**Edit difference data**
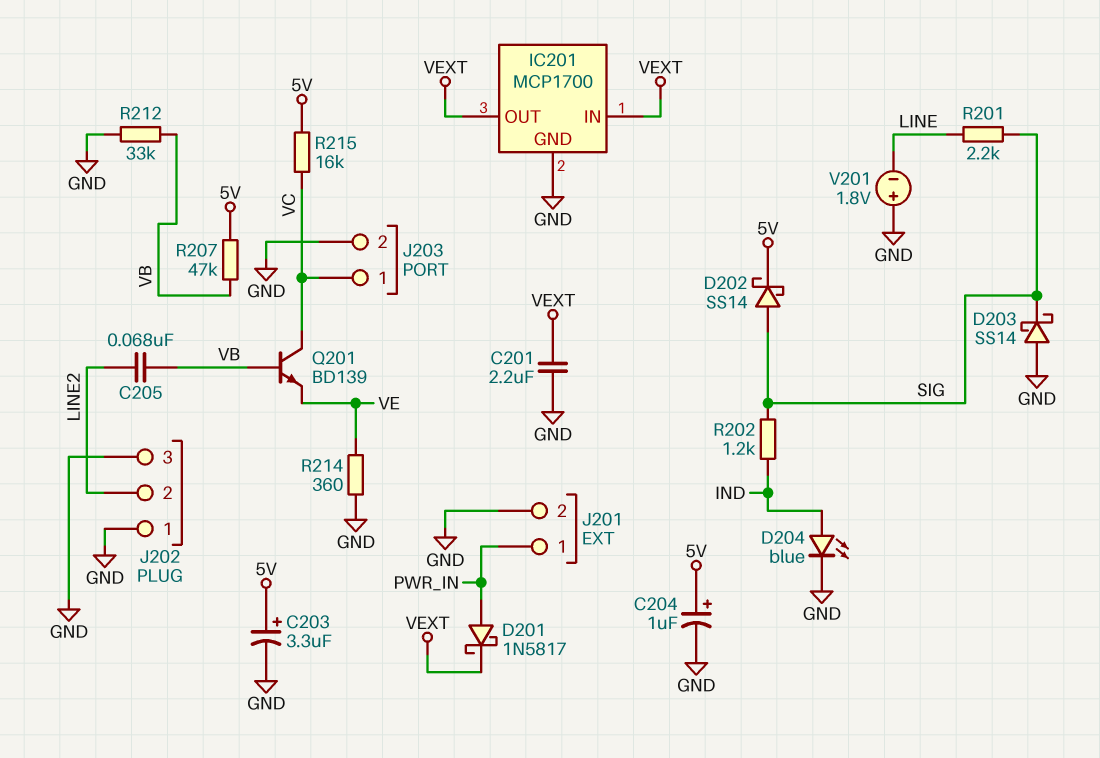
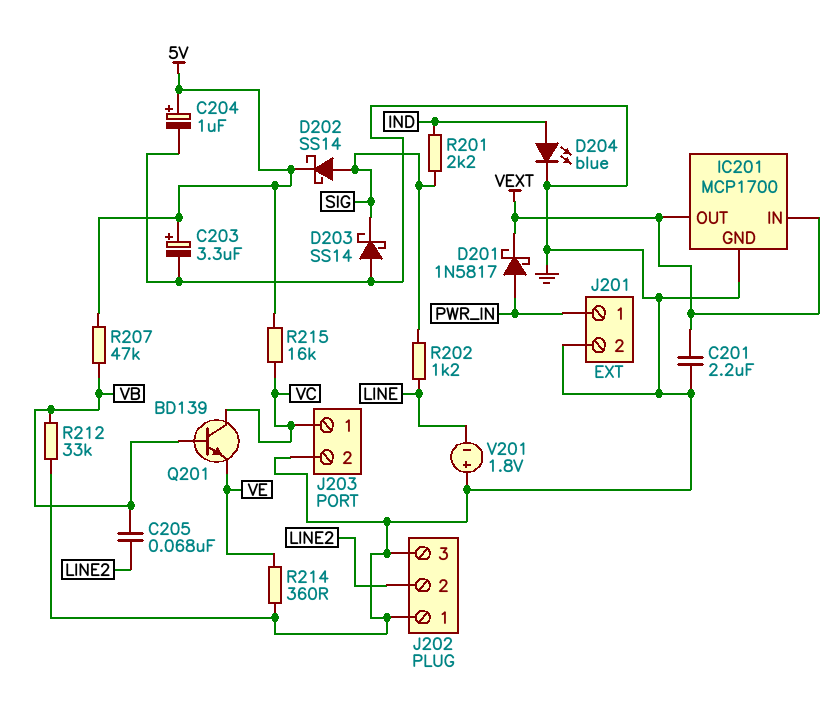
R201: 2.2k (LINE, SIG) -> 2.2k (IND, SIG)
R202: 1.2k (IND, SIG) -> 1.2k (LINE, SIG)

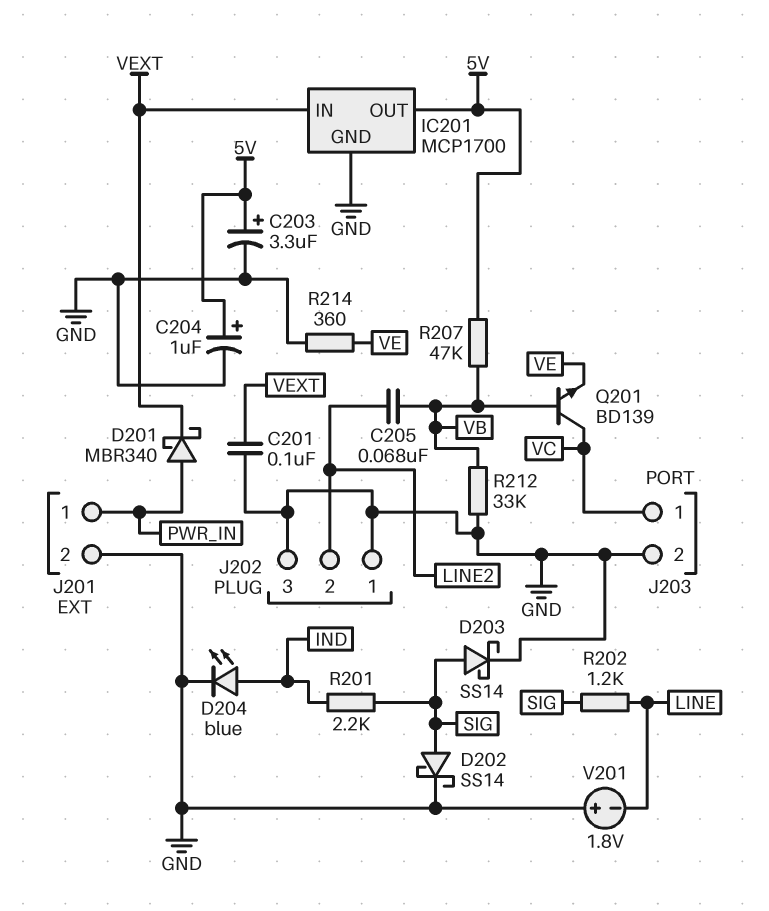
C201: 2.2uF (GND, VEXT) -> 100nF (GND, VEXT)
D201: schottky 1N5817 (A PWR_IN, K VEXT) -> schottky MBR340 (A PWR_IN, K VEXT)
D202: schottky SS14 (A SIG, K 5V) -> schottky SS14 (A SIG, K GND)
D203: schottky SS14 (A GND, K SIG) -> schottky SS14 (A SIG, K GND)
IC201 pin OUT: VEXT -> 5V
R215: 16k (5V, VC) -> none

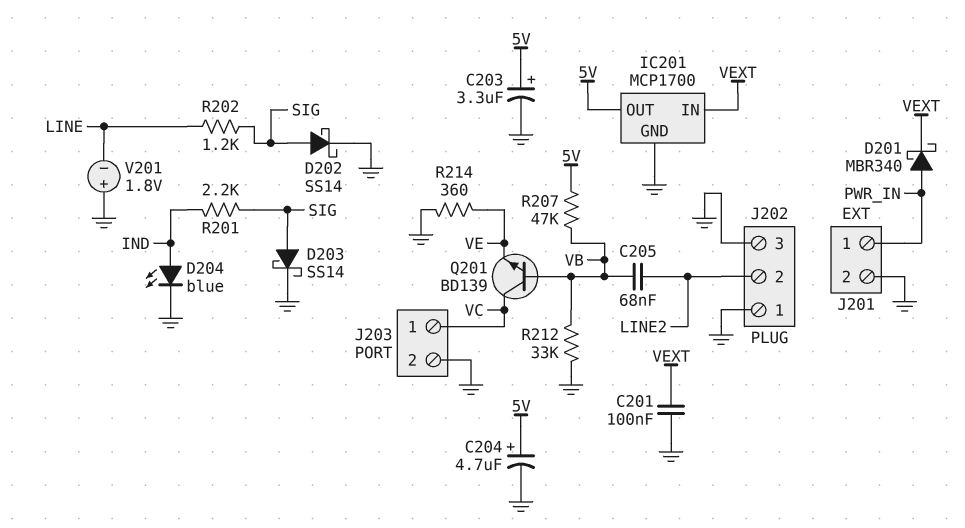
C204: 1uF (plus 5V, minus GND) -> 4.7uF (plus 5V, minus GND)

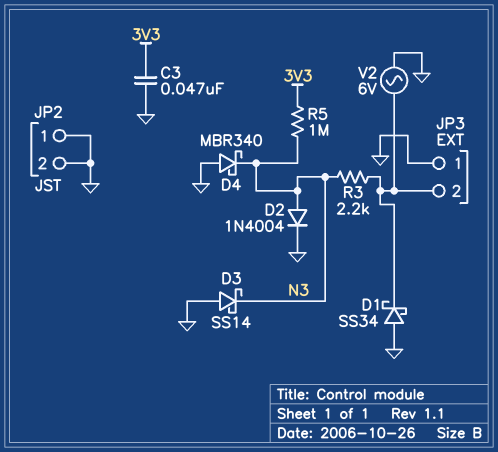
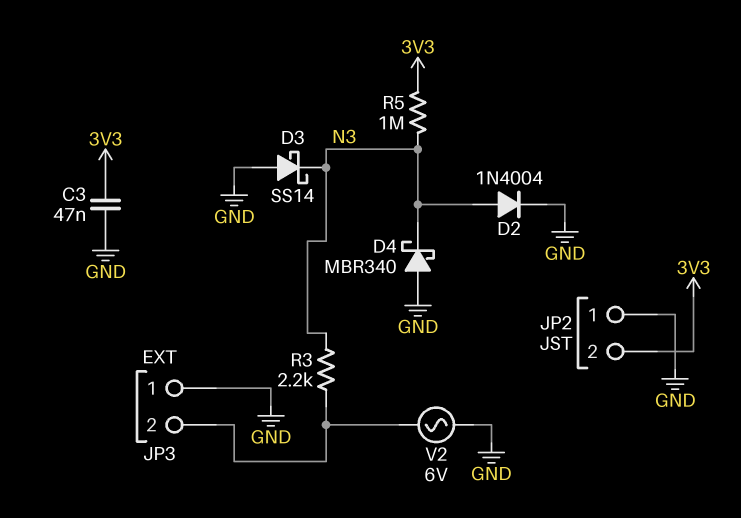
D1: schottky SS34 (A GND, K JP3/2) -> none
JP2 pin 2: GND -> 3V3

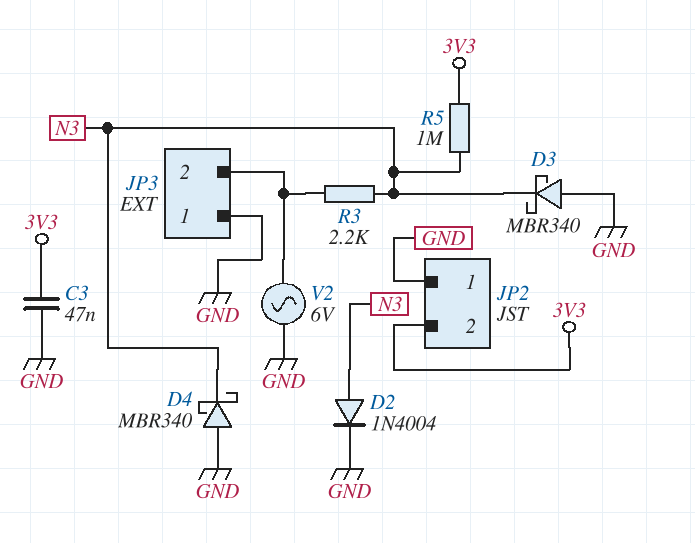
D3: schottky SS14 (A GND, K N3) -> schottky MBR340 (A GND, K N3)

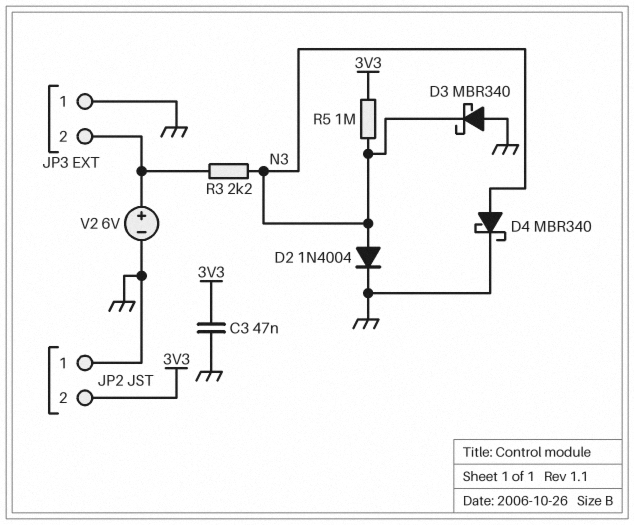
D4: schottky MBR340 (A GND, K N3) -> schottky MBR340 (A N3, K GND)
V2: AC 6V (GND, JP3/2) -> 6V (plus JP3/2, minus GND)

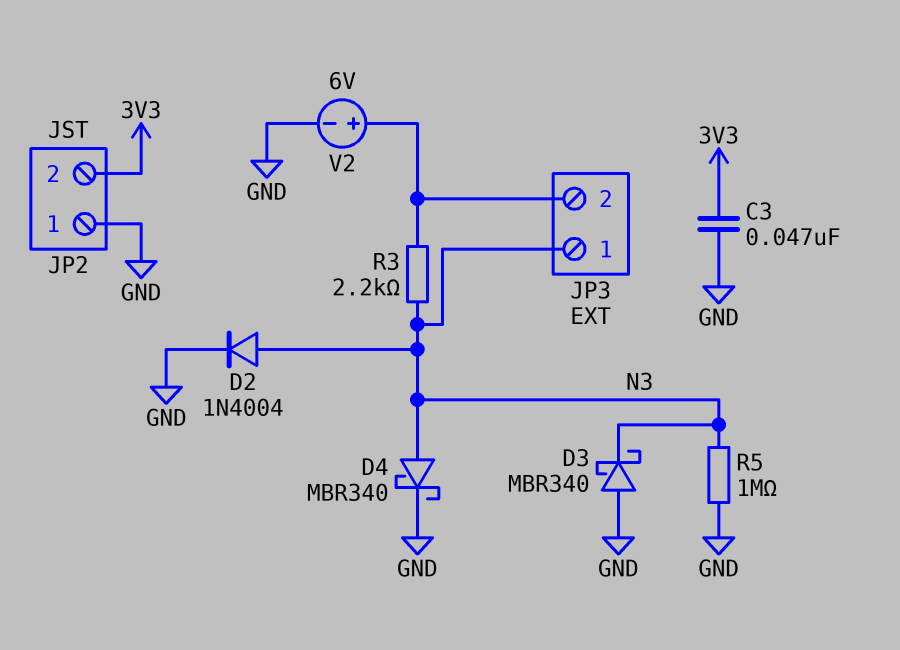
JP3 pin 1: GND -> N3
R5: 1M (3V3, N3) -> 1M (GND, N3)

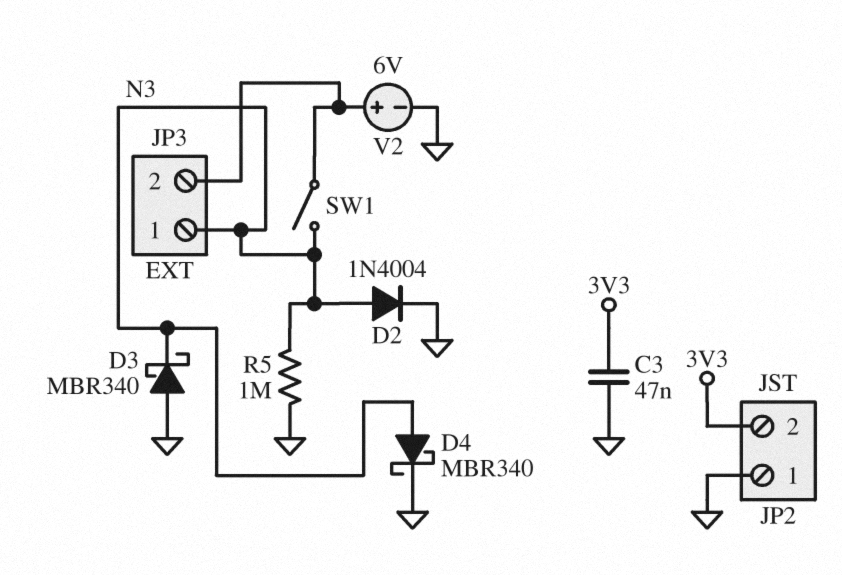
R3: 2.2k (JP3/2, N3) -> none
SW1: none -> switch (JP3/2, N3)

**Required action**
Starting with the line that contains "R215: 16k (5V, VC) -> none" and ending with the last line of the data above, transcribe exactly those lines and no others, without pictures.

**Written response**
R215: 16k (5V, VC) -> none

C204: 1uF (plus 5V, minus GND) -> 4.7uF (plus 5V, minus GND)

D1: schottky SS34 (A GND, K JP3/2) -> none
JP2 pin 2: GND -> 3V3

D3: schottky SS14 (A GND, K N3) -> schottky MBR340 (A GND, K N3)

D4: schottky MBR340 (A GND, K N3) -> schottky MBR340 (A N3, K GND)
V2: AC 6V (GND, JP3/2) -> 6V (plus JP3/2, minus GND)

JP3 pin 1: GND -> N3
R5: 1M (3V3, N3) -> 1M (GND, N3)

R3: 2.2k (JP3/2, N3) -> none
SW1: none -> switch (JP3/2, N3)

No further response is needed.